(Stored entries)

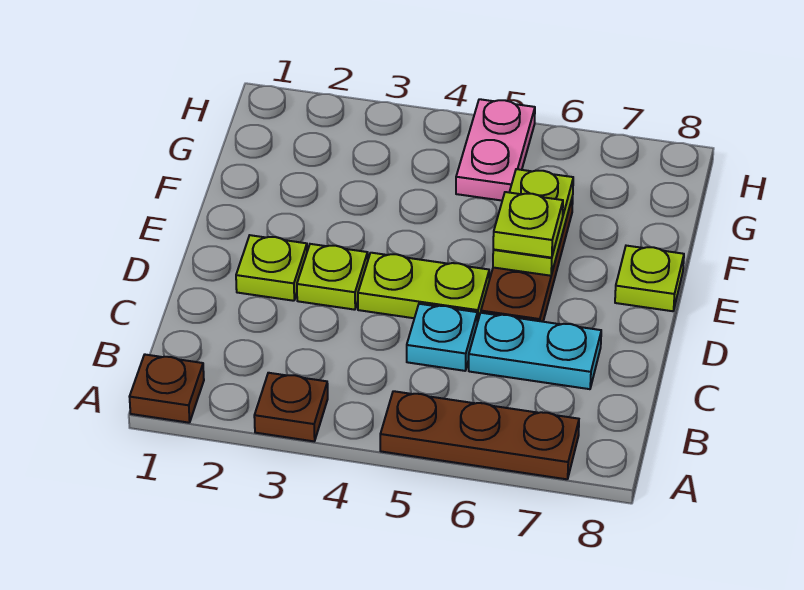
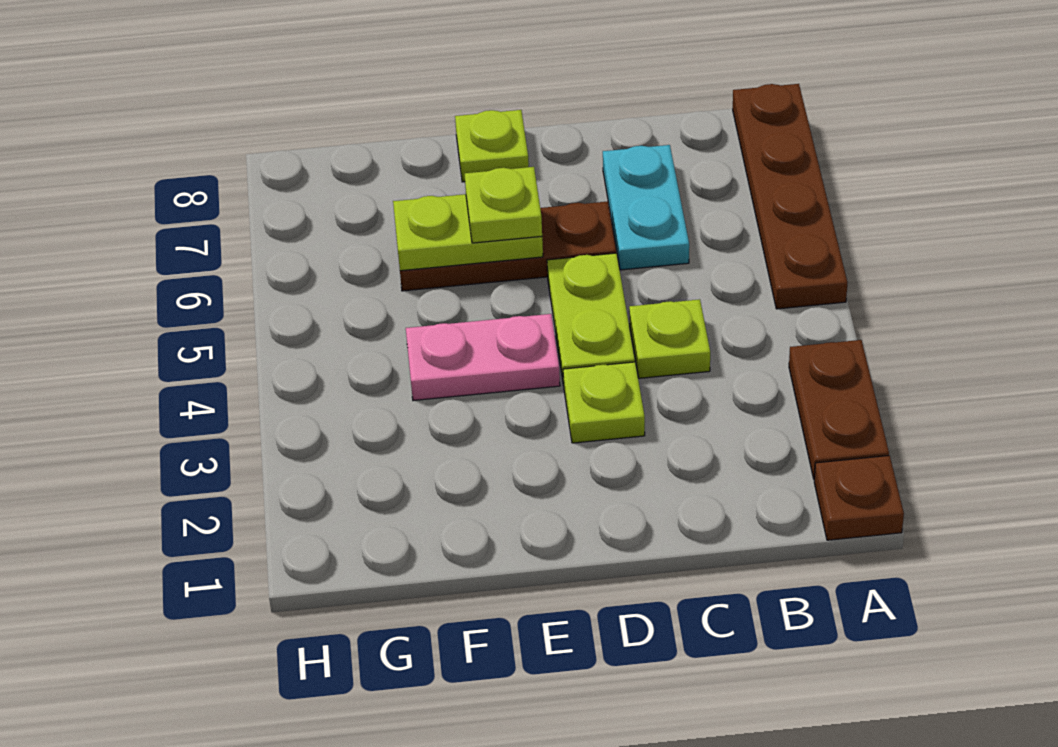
brown plate A3 level 1 -> brown plate A2:A3 level 1
brown plate A5:A7 level 1 -> brown plate A5:A8 level 1
cyan plate C5 level 1 -> none
lime plate D2 level 1 -> lime plate C4 level 1
pink plate G5:H5 level 1 -> pink plate E4:F4 level 1

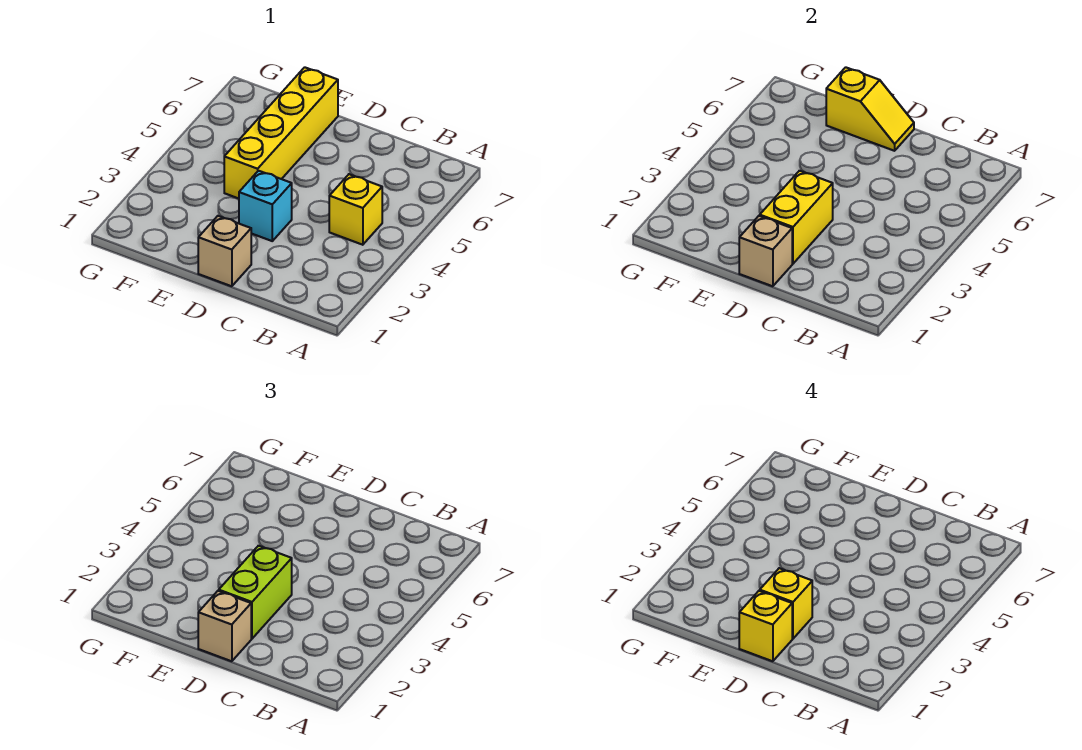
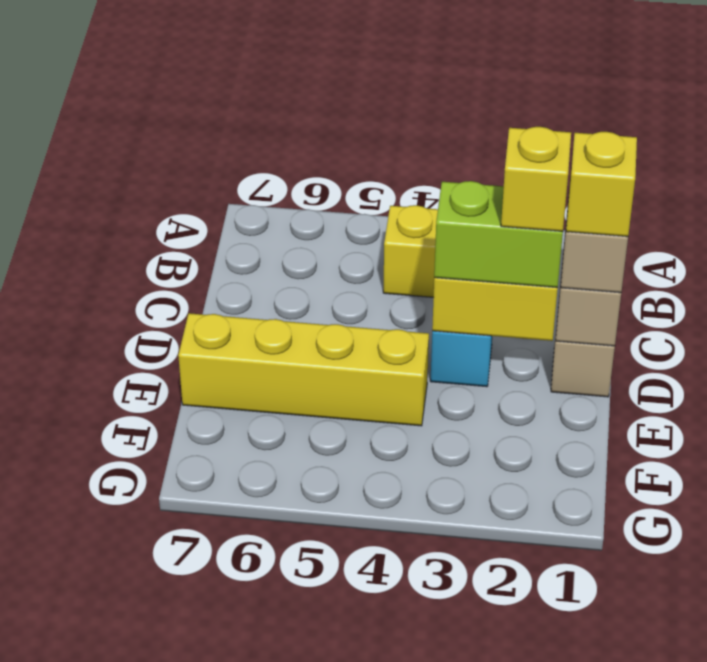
yellow slope D7:E7 level 2 top E -> none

GOAL OF THE EXERCISE | Transcribe the records above exactly, leaving out every picture.

ANSWER TO THE EXERCISE |
brown plate A3 level 1 -> brown plate A2:A3 level 1
brown plate A5:A7 level 1 -> brown plate A5:A8 level 1
cyan plate C5 level 1 -> none
lime plate D2 level 1 -> lime plate C4 level 1
pink plate G5:H5 level 1 -> pink plate E4:F4 level 1

yellow slope D7:E7 level 2 top E -> none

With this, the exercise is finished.